* [Supplied data]
#####

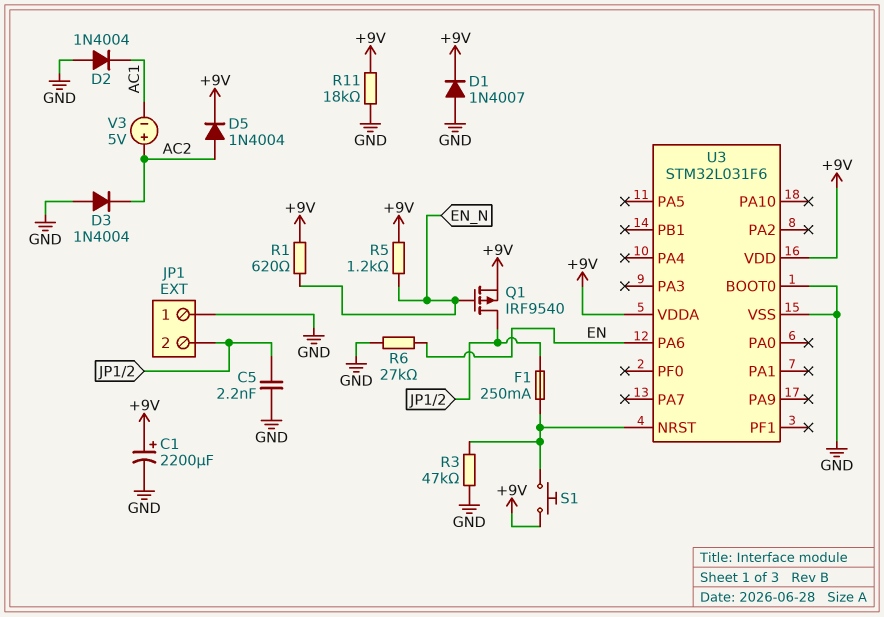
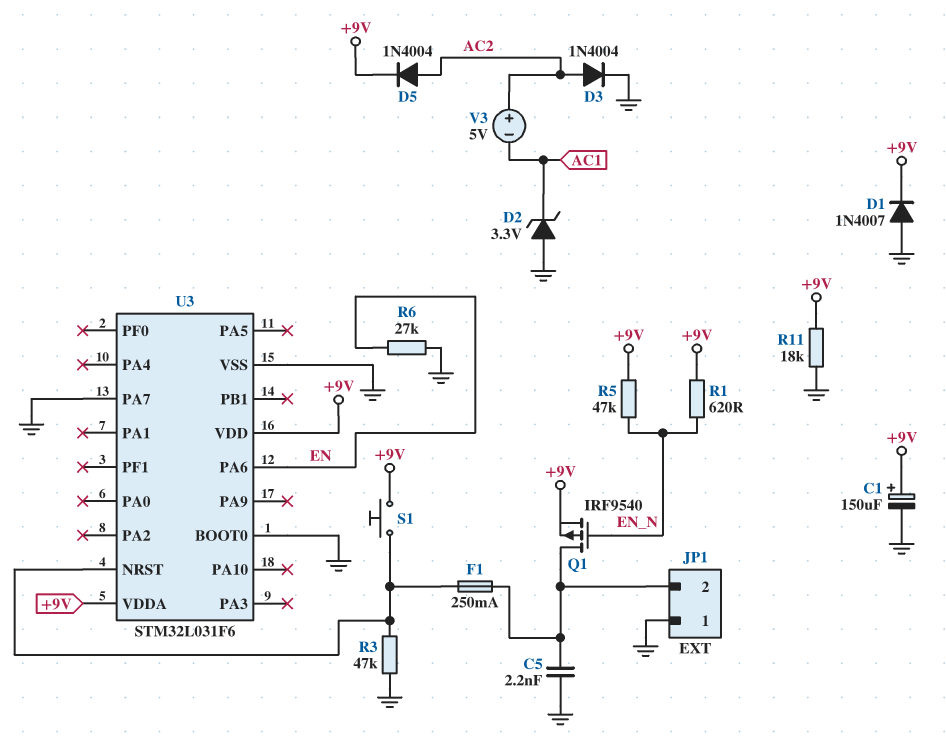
C1: 2200uF (plus +9V, minus GND) -> 150uF (plus +9V, minus GND)
D2: diode 1N4004 (A GND, K AC1) -> zener 3.3V (A GND, K AC1)
D3: diode 1N4004 (A GND, K AC2) -> diode 1N4004 (A AC2, K GND)
R5: 1.2k (+9V, EN_N) -> 47k (+9V, EN_N)
U3 pin PA7: none -> GND

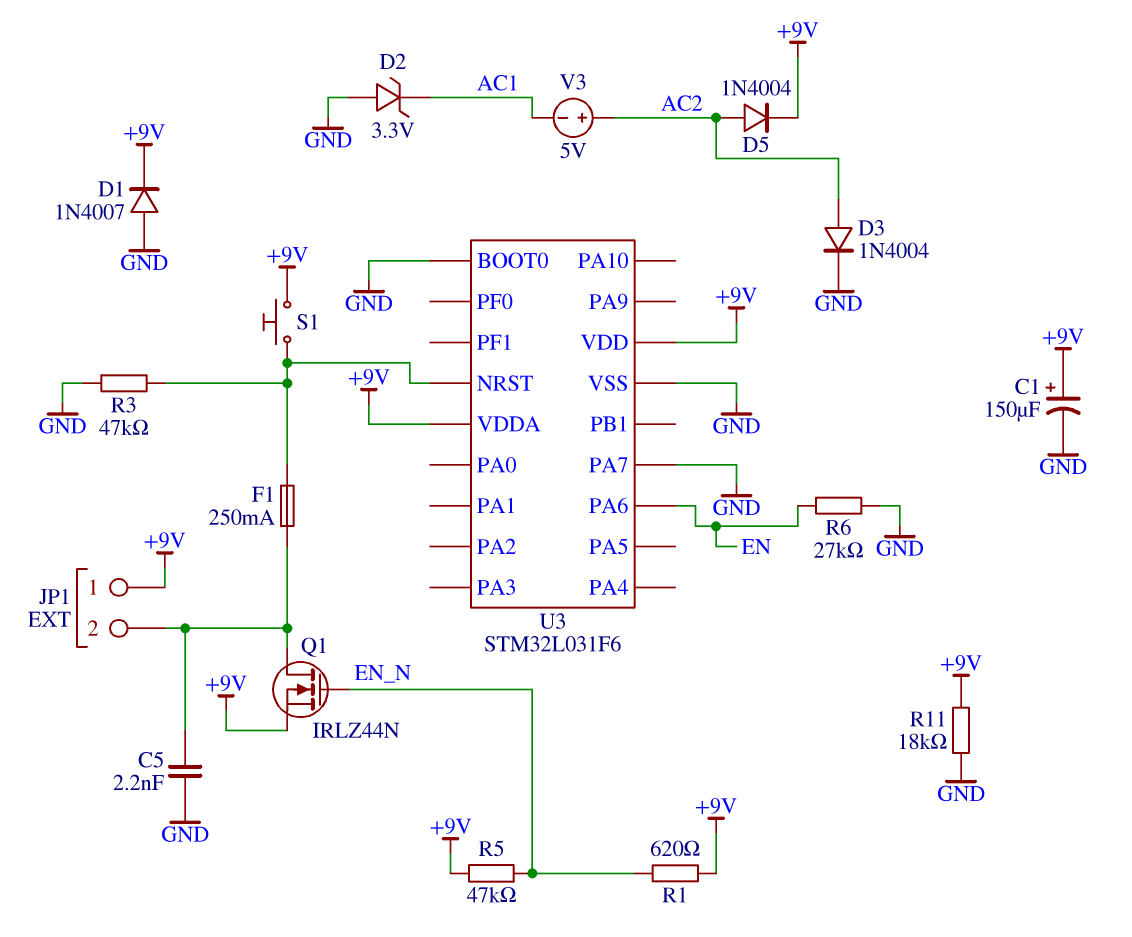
JP1 pin 1: GND -> +9V
Q1: PMOS IRF9540 (G EN_N, D JP1/2, S +9V) -> NMOS IRLZ44N (G EN_N, D JP1/2, S +9V)

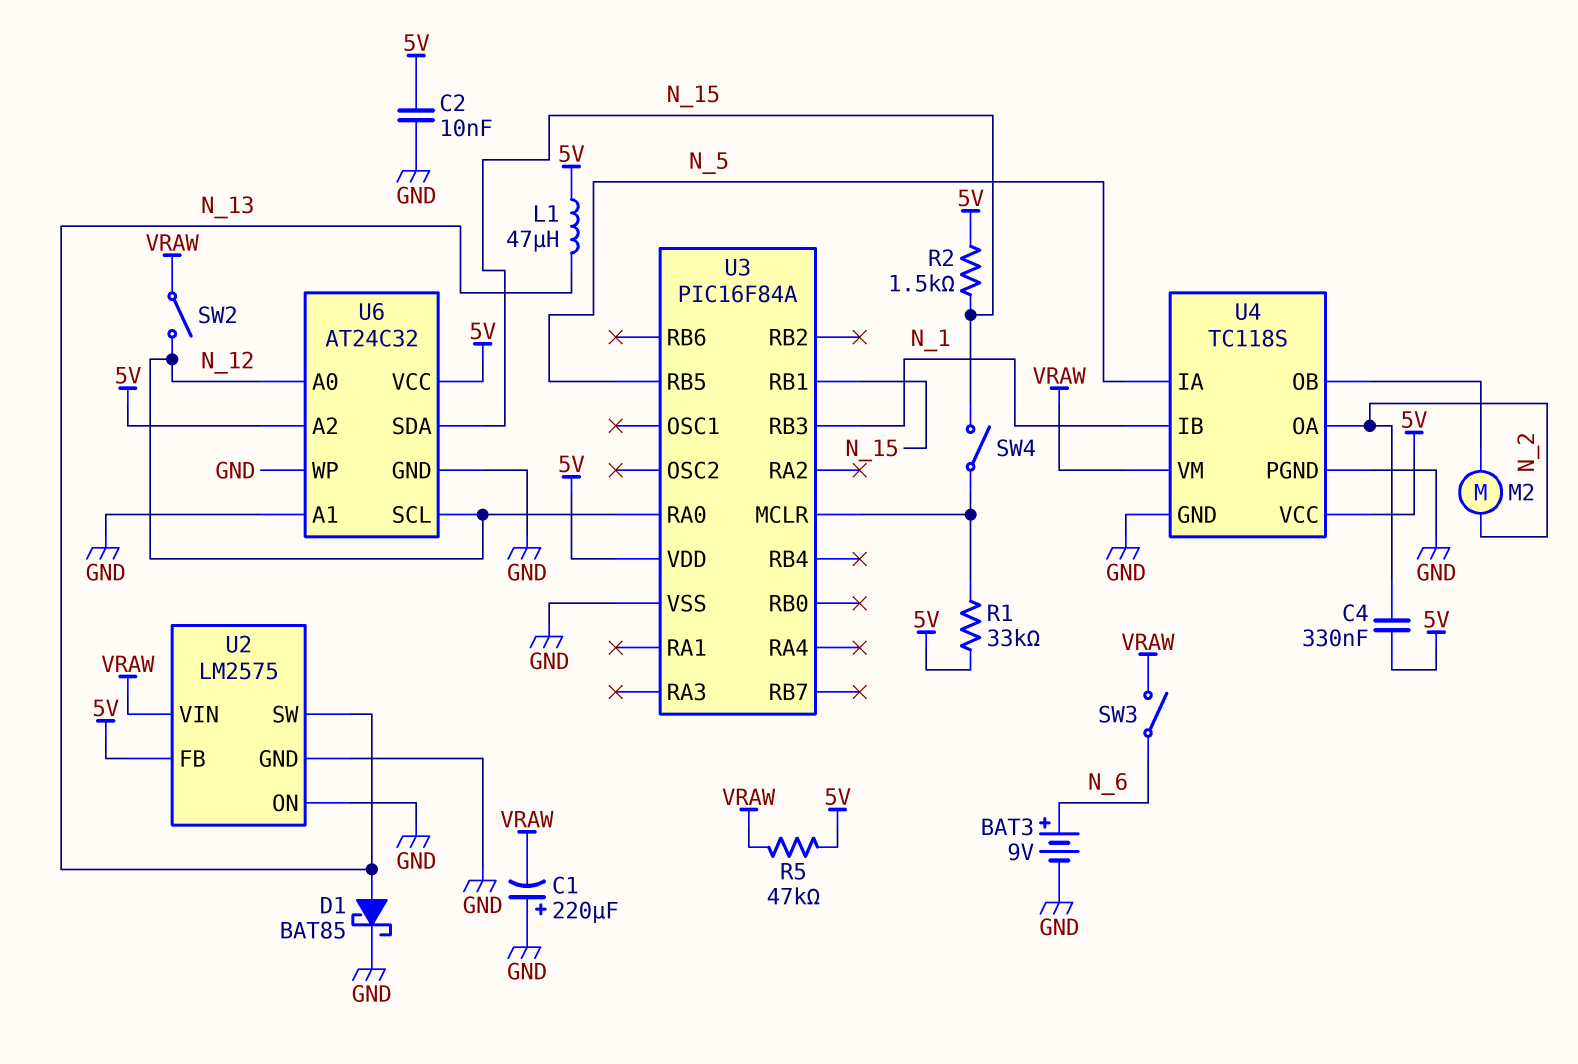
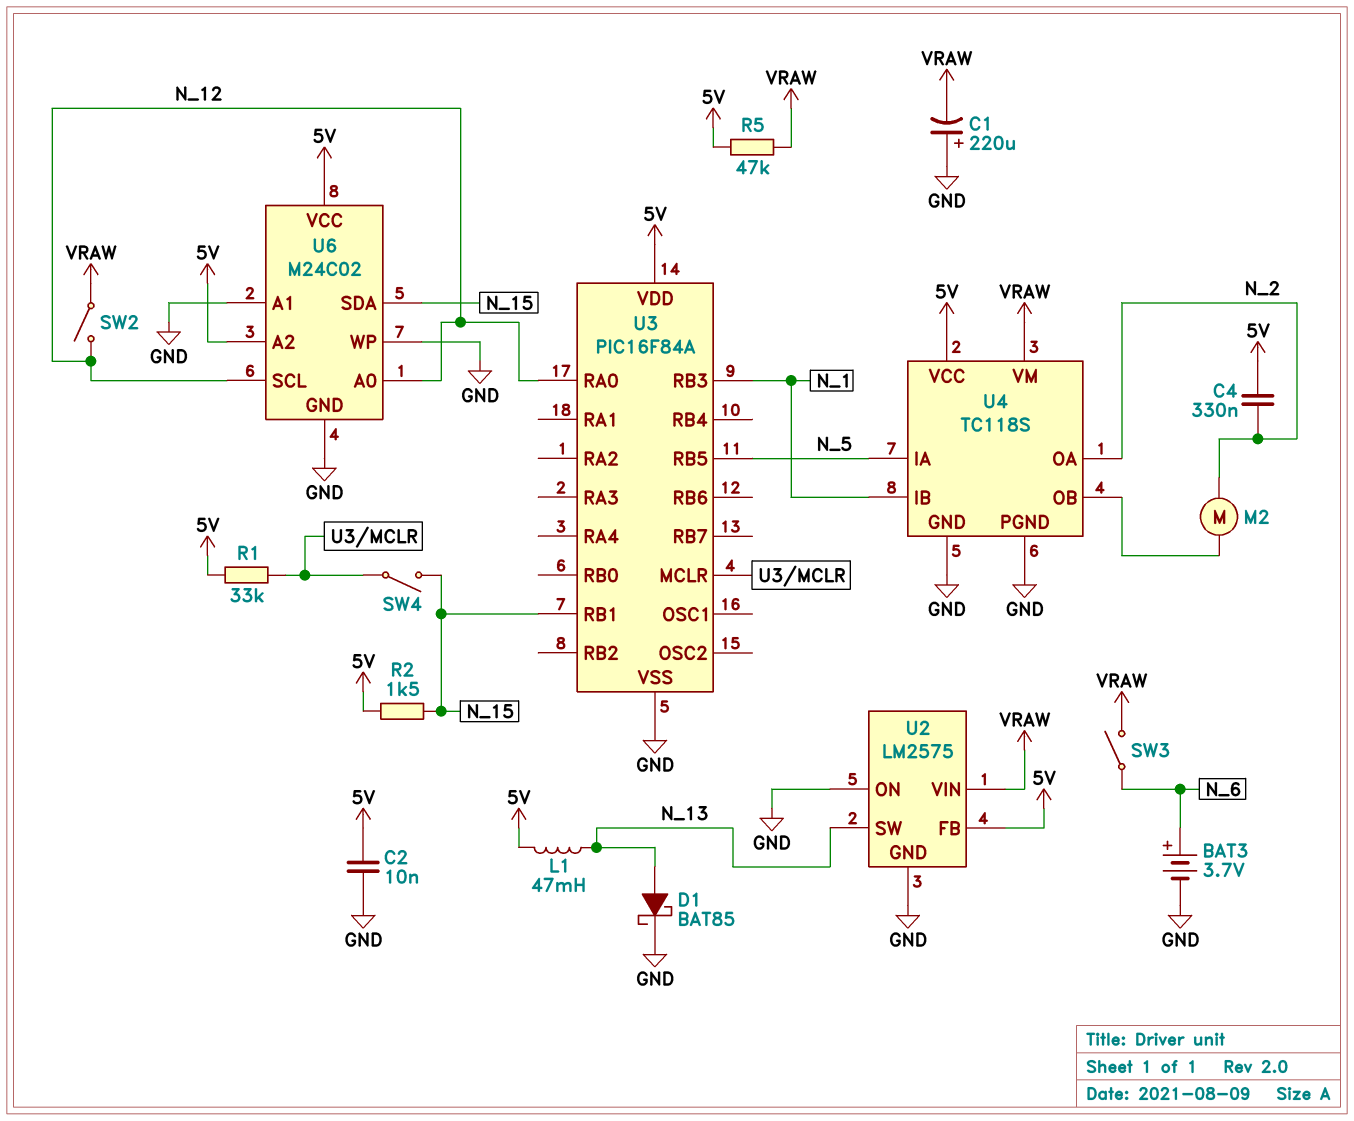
BAT3: 9V (plus N_6, minus GND) -> 3.7V (plus N_6, minus GND)
L1: 47uH (5V, N_13) -> 47mH (5V, N_13)
U6: AT24C32 -> M24C02

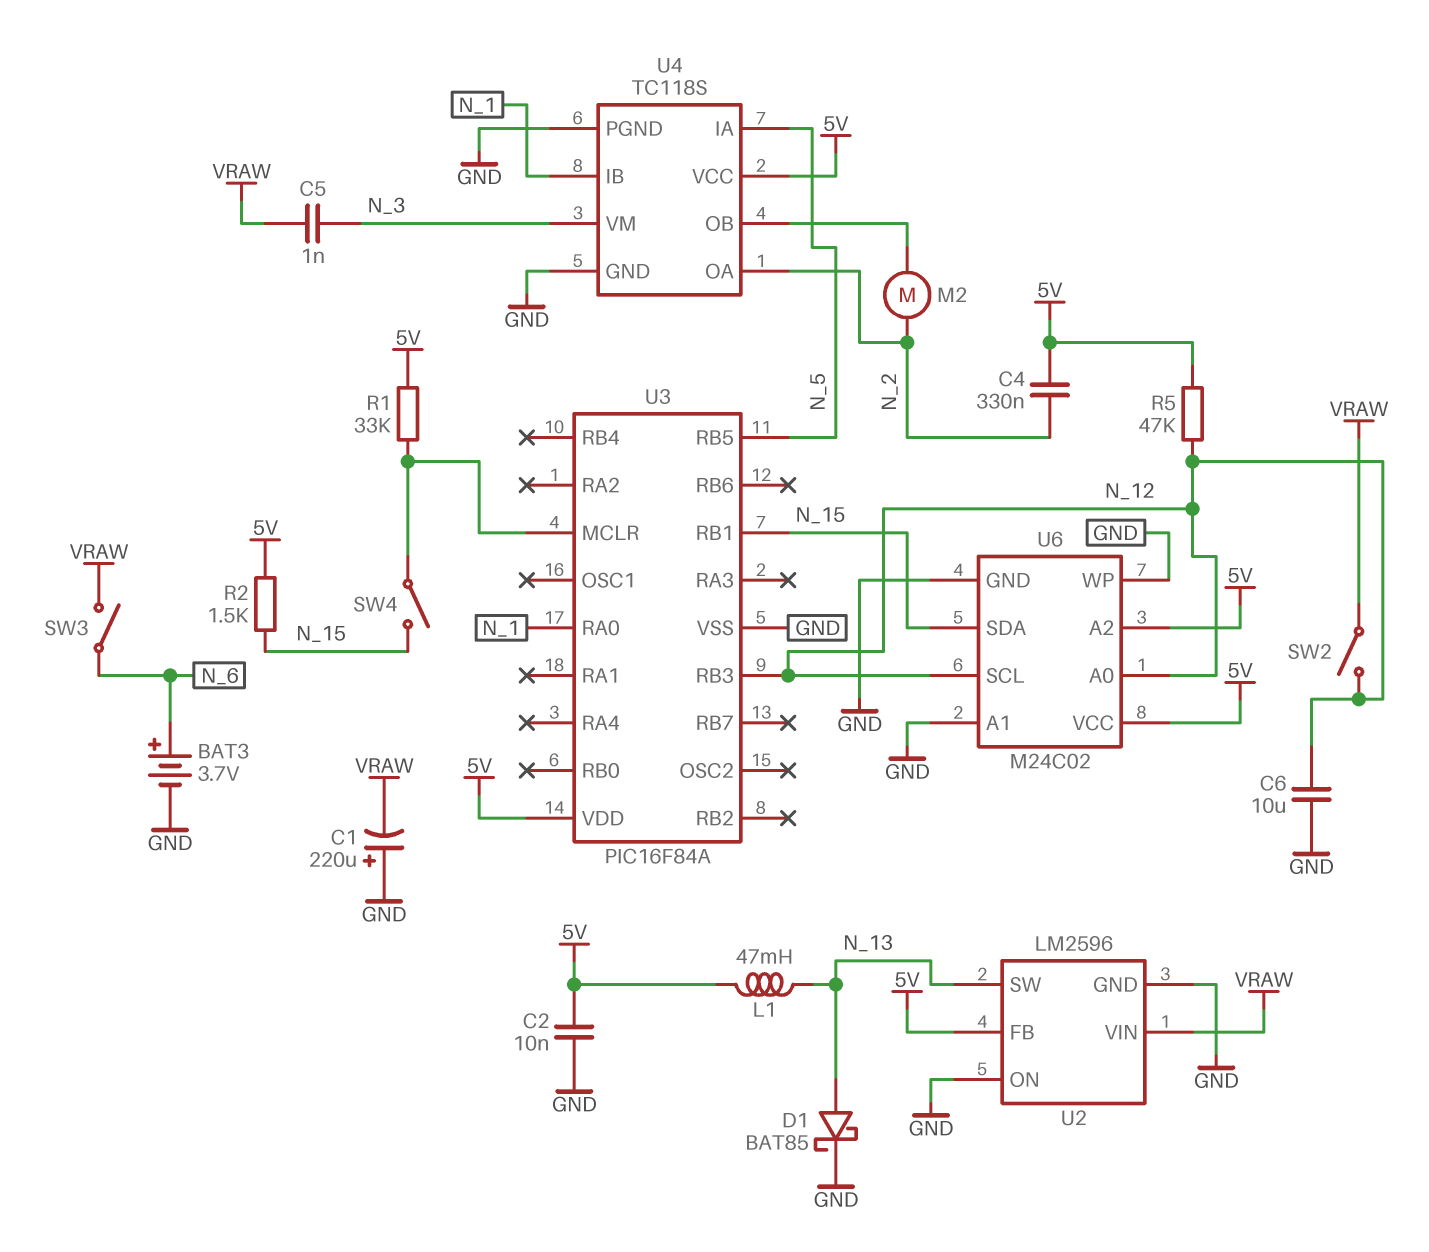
C5: none -> 1nF (N_3, VRAW)
C6: none -> 10uF (GND, N_12)
R5: 47k (5V, VRAW) -> 47k (5V, N_12)
U2: LM2575 -> LM2596
U3 pin RA0: N_12 -> N_1
U3 pin RB3: N_1 -> N_12
U4 pin VM: VRAW -> N_3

#####

* [Problem details]
Only lines holding the word "minus" belong in the answer; copy all of them from the records.

* [Result of this exercise]
C1: 2200uF (plus +9V, minus GND) -> 150uF (plus +9V, minus GND)
BAT3: 9V (plus N_6, minus GND) -> 3.7V (plus N_6, minus GND)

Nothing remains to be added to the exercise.